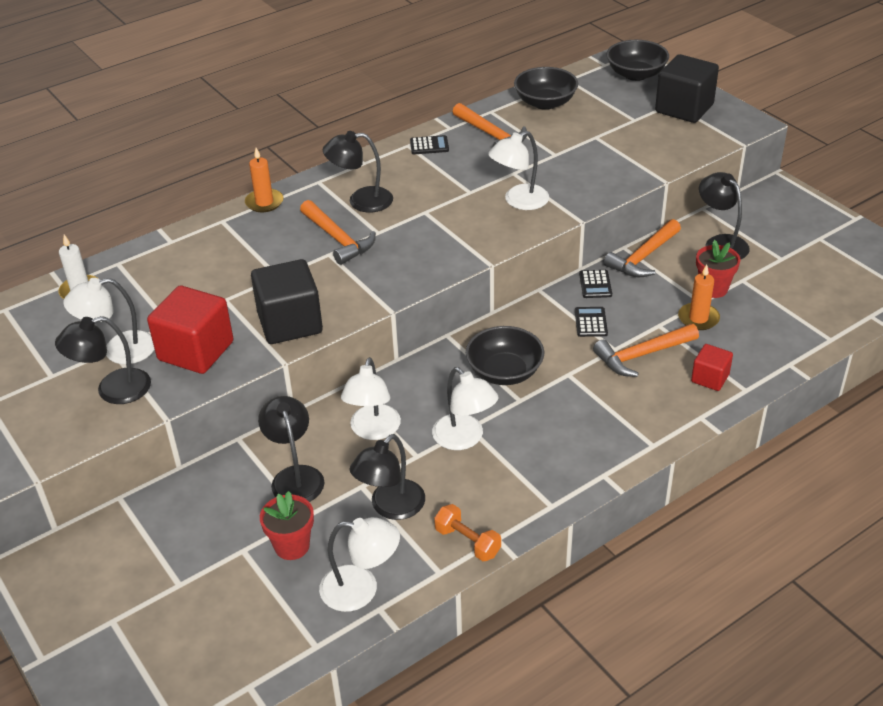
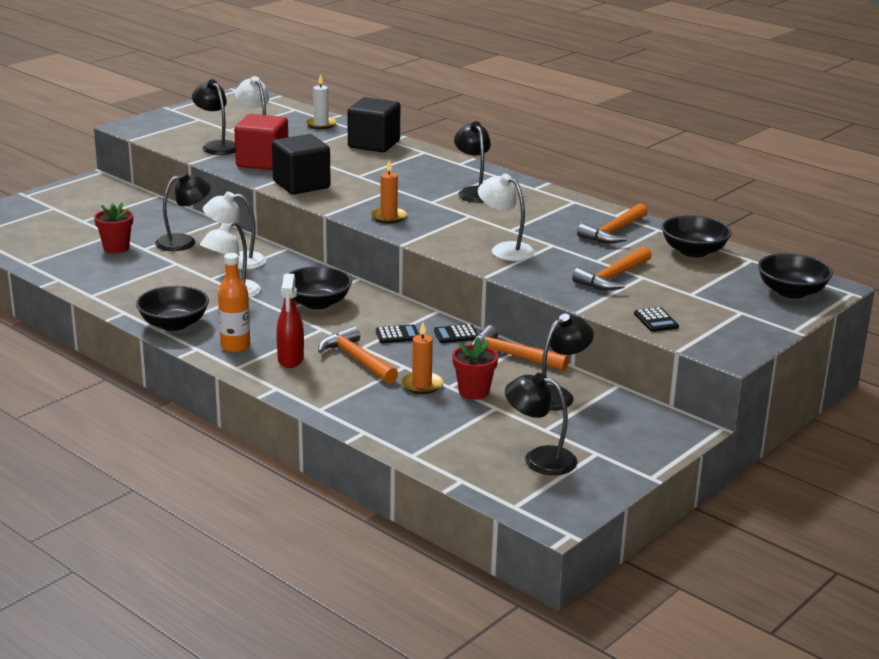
camera: 75 degrees right, 15 degrees down
(264, 202) = (455, 161): orange candle -> orange candle (388, 217)
(338, 239) = (415, 189): orange hammer -> orange hammer (613, 277)
(361, 589) = (76, 272): white lamp -> none
(390, 507) = (155, 274): black lamp -> black lamp (539, 458)
(429, 146) = (578, 209): black calculator -> black calculator (656, 320)
(467, 542) = (121, 302): orange dumbbell -> none
(538, 493) = (174, 324): none -> black bowl
(603, 443) = (235, 346): none -> orange bottle
(638, 402) = (290, 359): none -> red spray bottle
(684, 108) = (734, 318): black cube -> black cube (374, 144)
(710, 378) = (332, 391): red cube -> none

▶ Task instructions: Every record, word for word, should be given back without its pictures.

▶ Response:
camera: 75 degrees right, 15 degrees down
(264, 202) = (455, 161): orange candle -> orange candle (388, 217)
(338, 239) = (415, 189): orange hammer -> orange hammer (613, 277)
(361, 589) = (76, 272): white lamp -> none
(390, 507) = (155, 274): black lamp -> black lamp (539, 458)
(429, 146) = (578, 209): black calculator -> black calculator (656, 320)
(467, 542) = (121, 302): orange dumbbell -> none
(538, 493) = (174, 324): none -> black bowl
(603, 443) = (235, 346): none -> orange bottle
(638, 402) = (290, 359): none -> red spray bottle
(684, 108) = (734, 318): black cube -> black cube (374, 144)
(710, 378) = (332, 391): red cube -> none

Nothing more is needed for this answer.